WORK ITEM: Locate, in the data below, the line that contains "camera: 60 degrees right, 15 degrees down" and the line that contains "to 355, 310"; reproduce exactly those two lines and every line between them, nothing more.

-- RAW DATA follows --

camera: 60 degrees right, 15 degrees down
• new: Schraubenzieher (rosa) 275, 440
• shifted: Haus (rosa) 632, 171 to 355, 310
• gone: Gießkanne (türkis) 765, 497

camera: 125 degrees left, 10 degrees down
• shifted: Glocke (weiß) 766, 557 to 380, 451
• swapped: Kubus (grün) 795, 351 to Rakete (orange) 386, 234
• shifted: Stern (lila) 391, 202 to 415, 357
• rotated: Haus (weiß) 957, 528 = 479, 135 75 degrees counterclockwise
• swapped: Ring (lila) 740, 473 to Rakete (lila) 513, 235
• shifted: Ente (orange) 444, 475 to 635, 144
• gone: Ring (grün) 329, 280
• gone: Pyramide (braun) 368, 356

-- RAW DATA concluded --
-- RAW DATA follows --

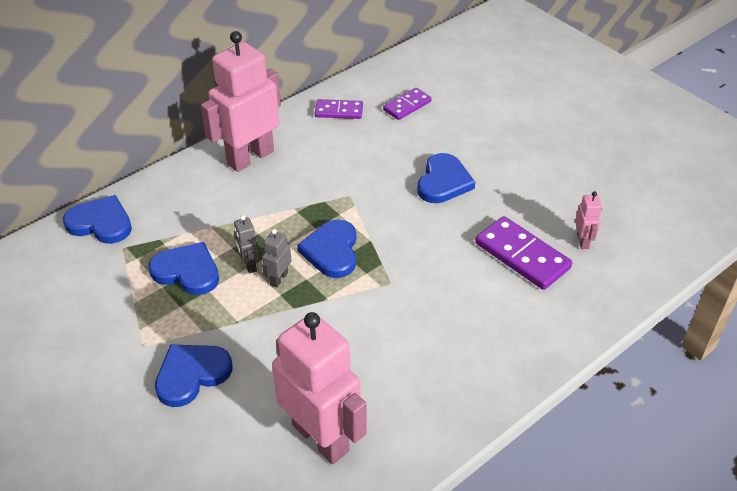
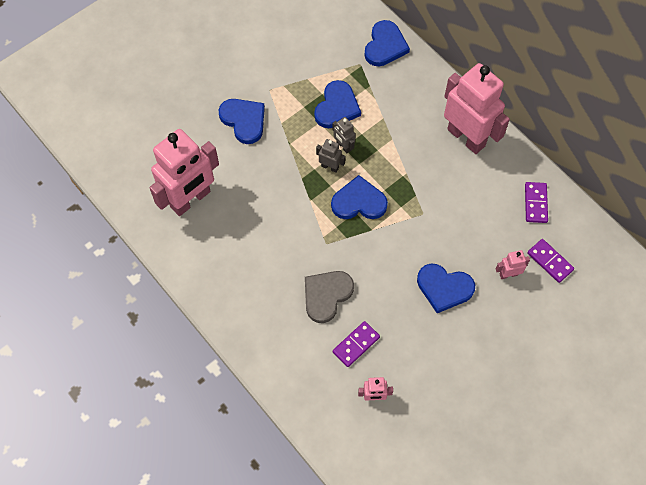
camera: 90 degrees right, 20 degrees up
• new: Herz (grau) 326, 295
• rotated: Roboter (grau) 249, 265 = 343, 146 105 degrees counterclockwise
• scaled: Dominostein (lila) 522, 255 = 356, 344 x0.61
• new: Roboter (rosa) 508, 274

-- RAW DATA concluded --

EXERCISE RESULT:
camera: 60 degrees right, 15 degrees down
• new: Schraubenzieher (rosa) 275, 440
• shifted: Haus (rosa) 632, 171 to 355, 310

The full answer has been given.